- Exercise prompt: An exact repetition of the data below, without images, is the expected answer.
########################################
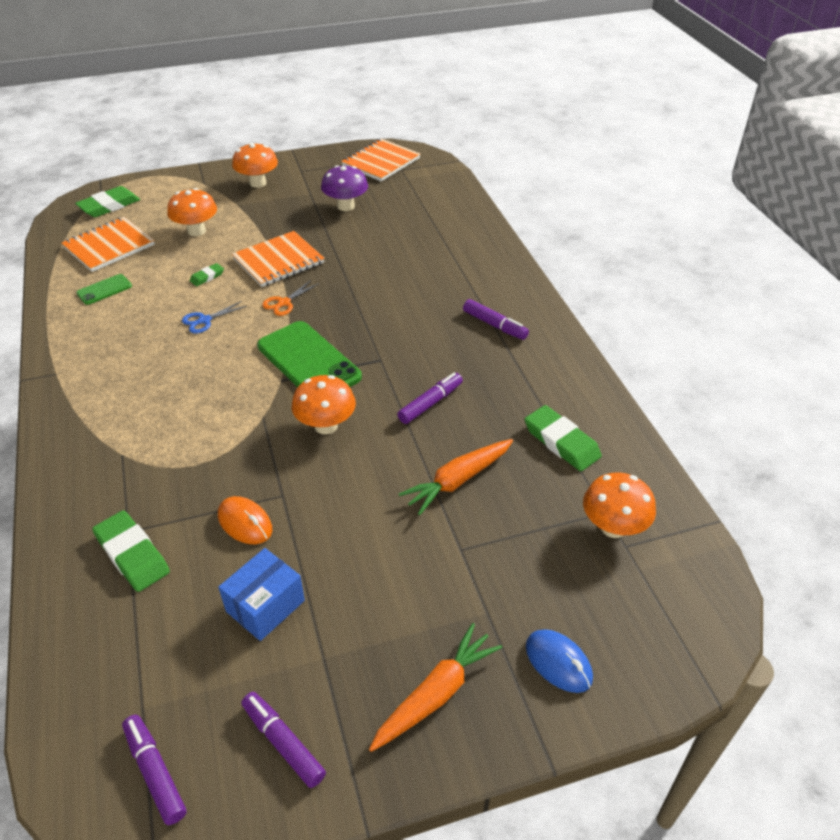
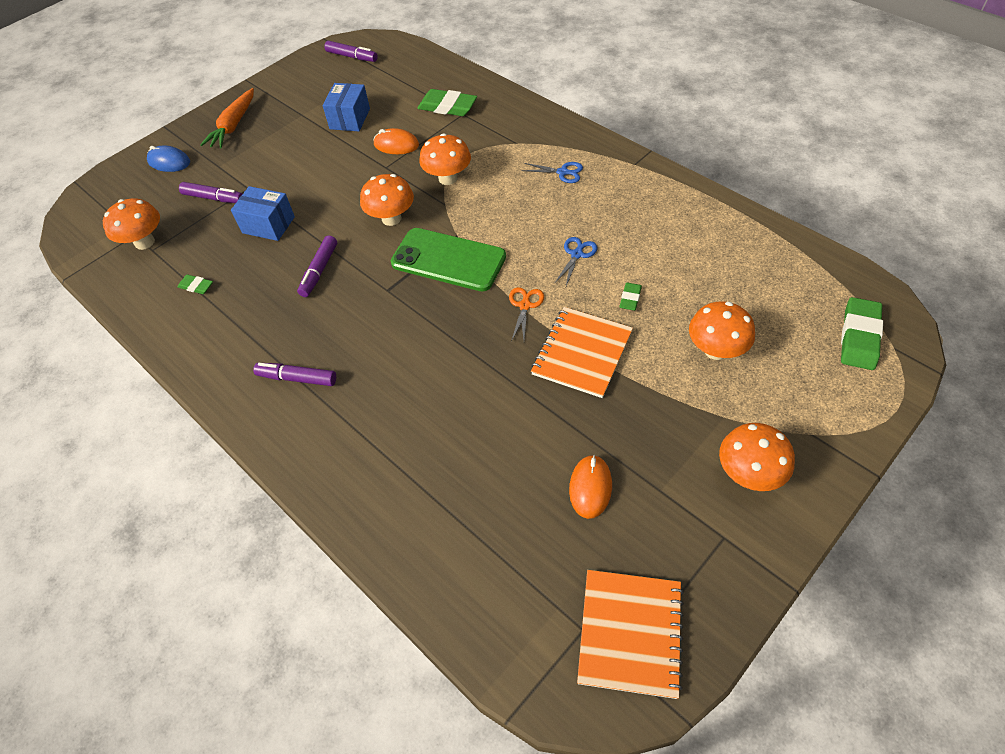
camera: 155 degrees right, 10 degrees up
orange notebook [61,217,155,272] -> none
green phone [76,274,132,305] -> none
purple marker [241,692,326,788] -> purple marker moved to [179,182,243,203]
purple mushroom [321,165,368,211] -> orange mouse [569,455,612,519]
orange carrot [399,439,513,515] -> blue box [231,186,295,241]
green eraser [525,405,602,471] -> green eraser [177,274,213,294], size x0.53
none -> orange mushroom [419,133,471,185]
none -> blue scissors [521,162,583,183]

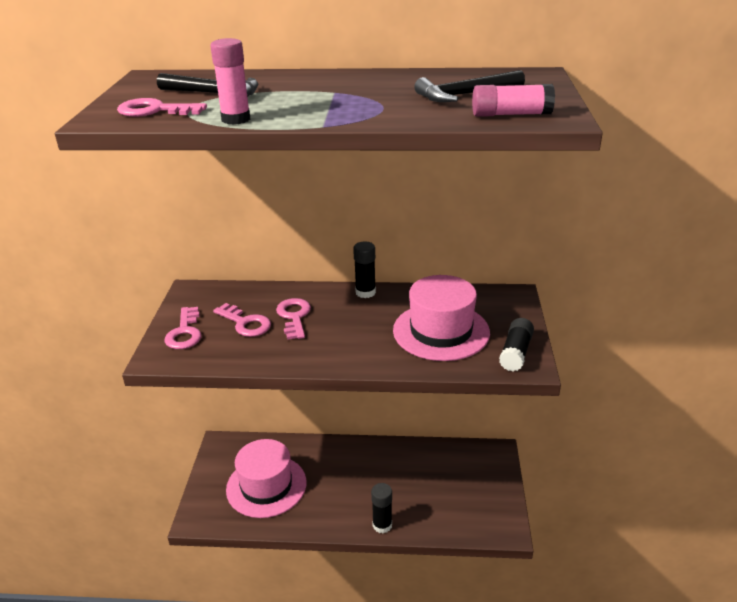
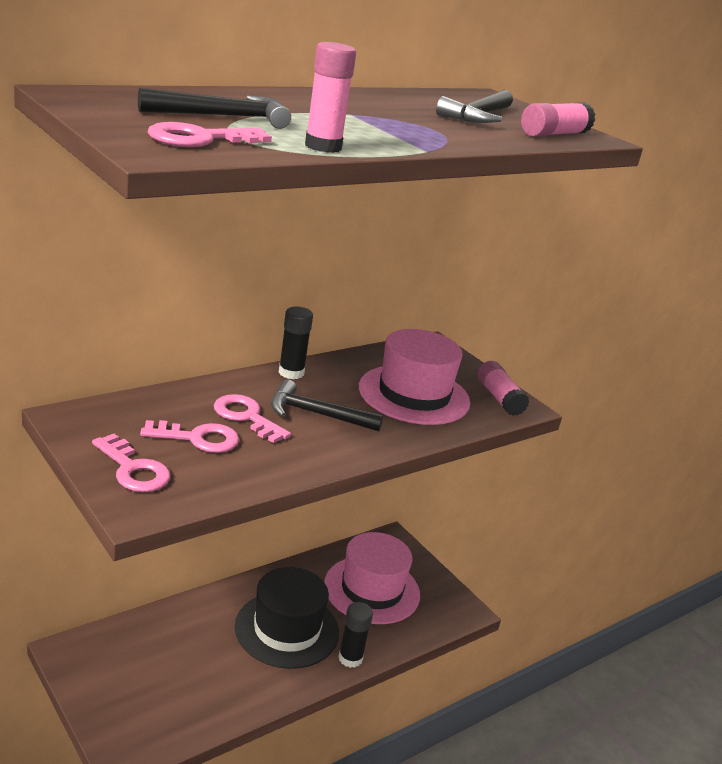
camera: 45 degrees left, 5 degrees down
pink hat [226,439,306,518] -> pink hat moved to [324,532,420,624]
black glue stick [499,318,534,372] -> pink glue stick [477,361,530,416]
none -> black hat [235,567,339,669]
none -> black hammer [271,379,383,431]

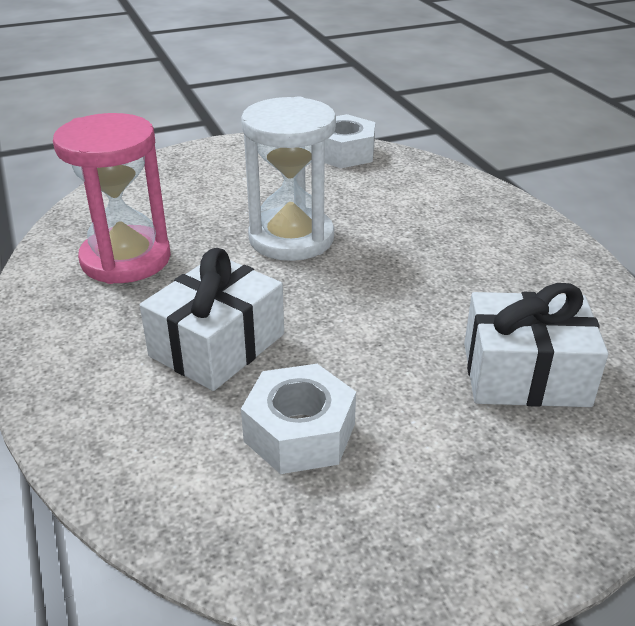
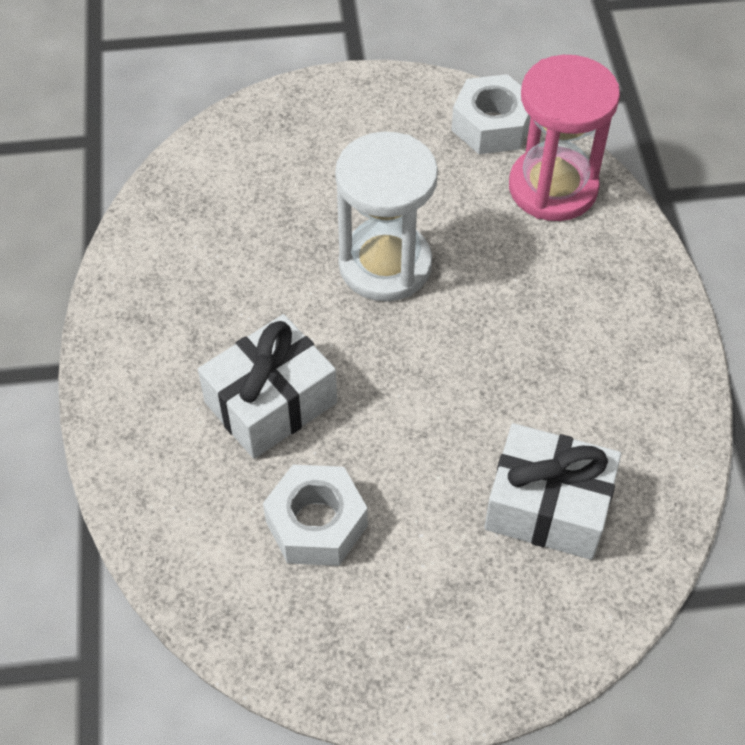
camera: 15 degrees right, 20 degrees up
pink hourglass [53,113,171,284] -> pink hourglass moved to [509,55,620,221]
########################################
- Answer section:
camera: 155 degrees right, 10 degrees up
orange notebook [61,217,155,272] -> none
green phone [76,274,132,305] -> none
purple marker [241,692,326,788] -> purple marker moved to [179,182,243,203]
purple mushroom [321,165,368,211] -> orange mouse [569,455,612,519]
orange carrot [399,439,513,515] -> blue box [231,186,295,241]
green eraser [525,405,602,471] -> green eraser [177,274,213,294], size x0.53
none -> orange mushroom [419,133,471,185]
none -> blue scissors [521,162,583,183]

camera: 45 degrees left, 5 degrees down
pink hat [226,439,306,518] -> pink hat moved to [324,532,420,624]
black glue stick [499,318,534,372] -> pink glue stick [477,361,530,416]
none -> black hat [235,567,339,669]
none -> black hammer [271,379,383,431]

camera: 15 degrees right, 20 degrees up
pink hourglass [53,113,171,284] -> pink hourglass moved to [509,55,620,221]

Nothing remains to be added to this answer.